Material provided.

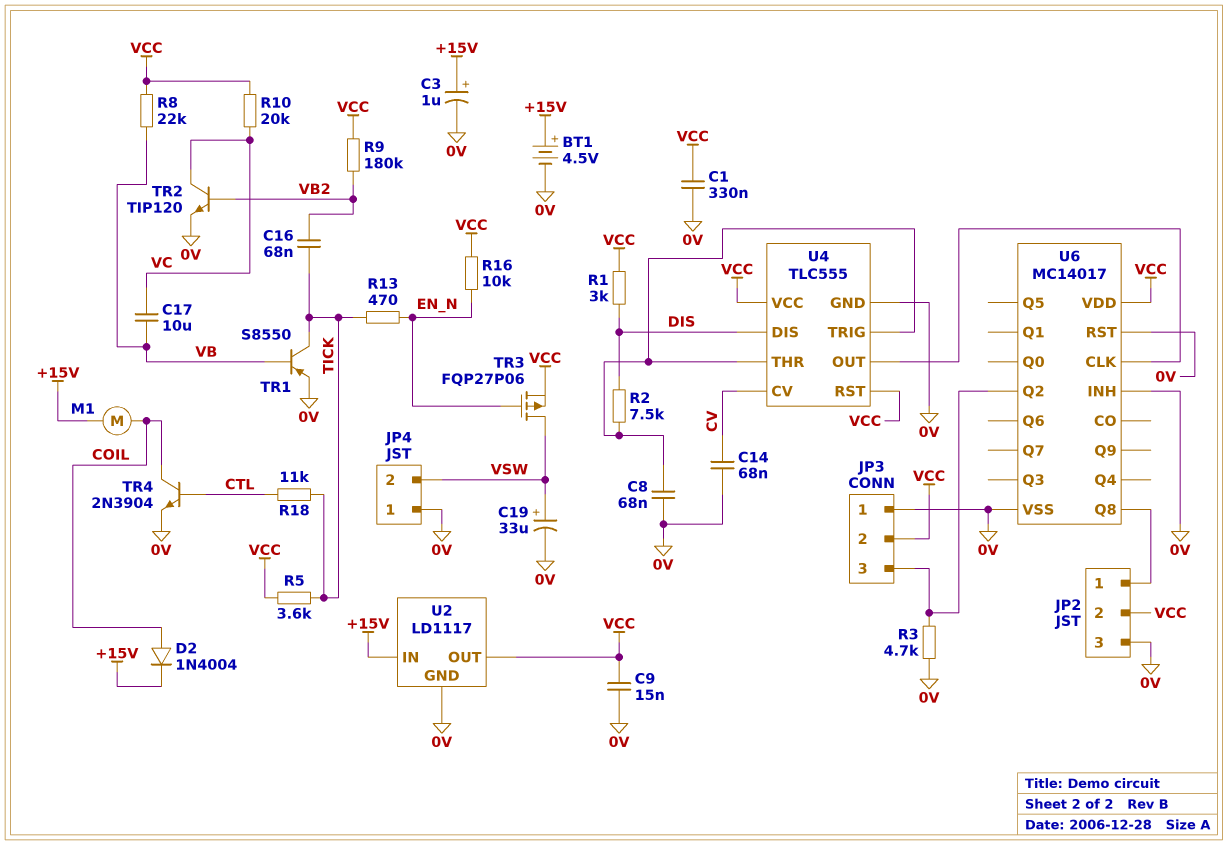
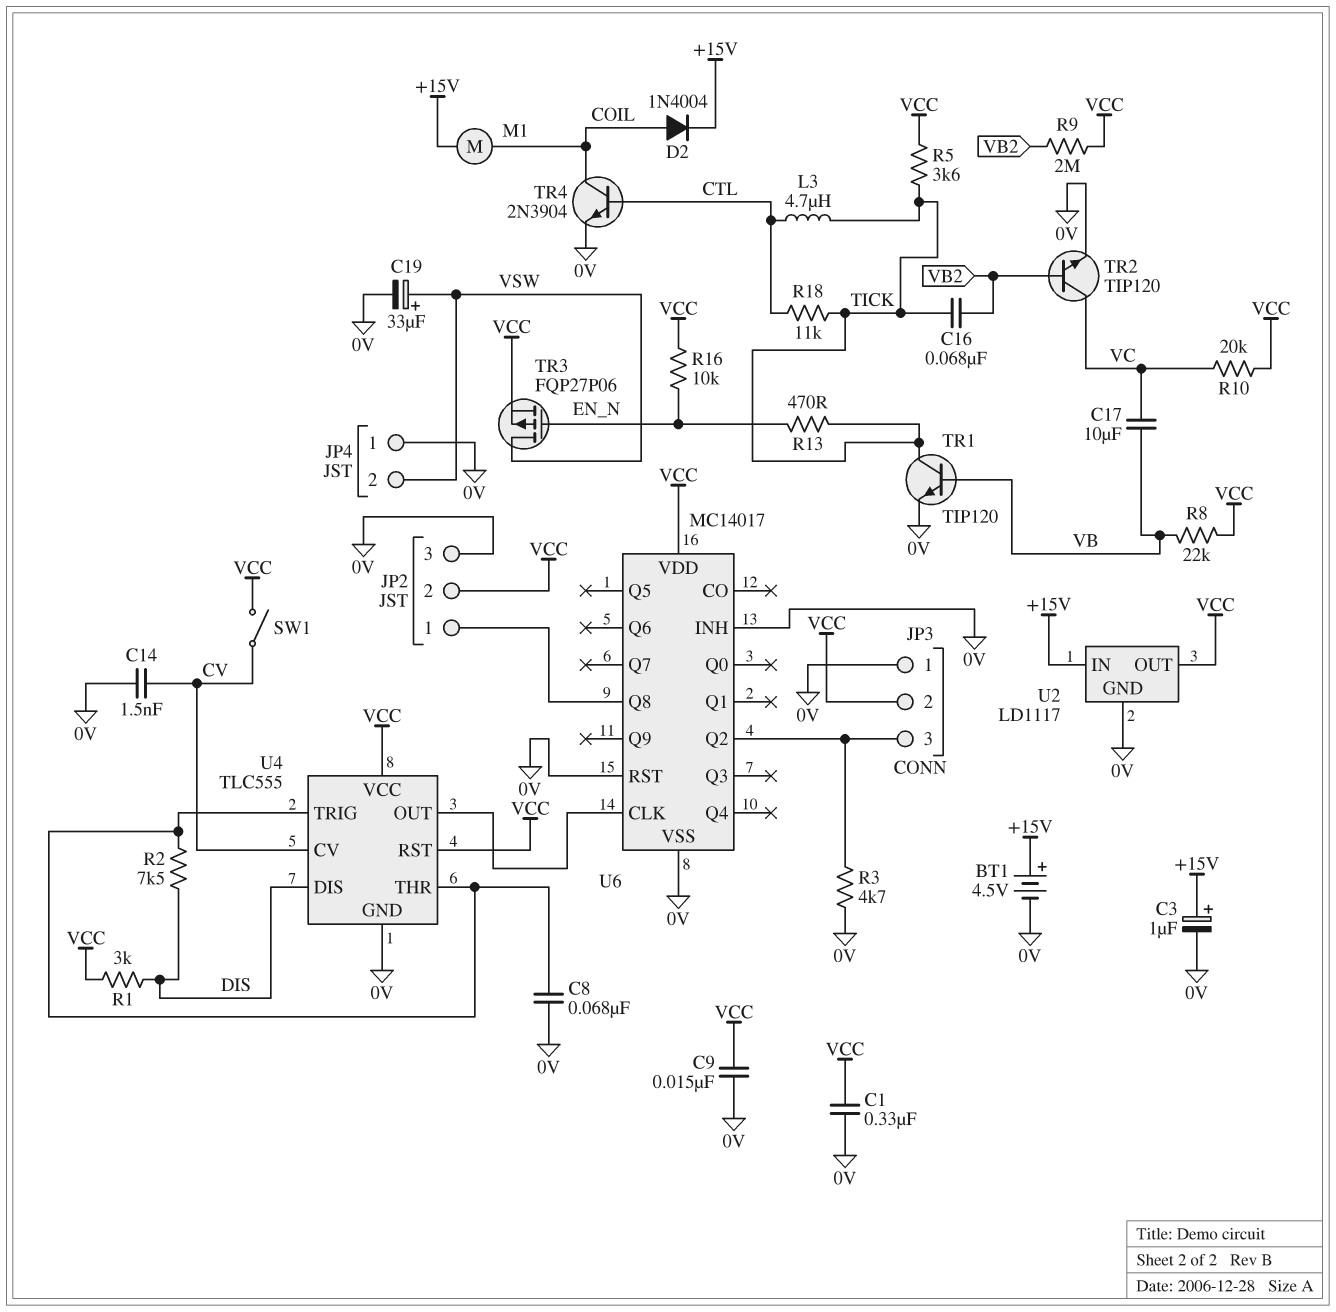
C14: 68nF (0V, CV) -> 1.5nF (0V, CV)
L3: none -> 4.7uH (CTL, TICK)
R9: 180k (VB2, VCC) -> 2M (VB2, VCC)
SW1: none -> switch (CV, VCC)
TR1: PNP S8550 (B VB, C TICK, E 0V) -> NPN TIP120 (B VB, C TICK, E 0V)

Your task.
Go back to the records above and write them out exactly, without the pictures.

Expected answer.
C14: 68nF (0V, CV) -> 1.5nF (0V, CV)
L3: none -> 4.7uH (CTL, TICK)
R9: 180k (VB2, VCC) -> 2M (VB2, VCC)
SW1: none -> switch (CV, VCC)
TR1: PNP S8550 (B VB, C TICK, E 0V) -> NPN TIP120 (B VB, C TICK, E 0V)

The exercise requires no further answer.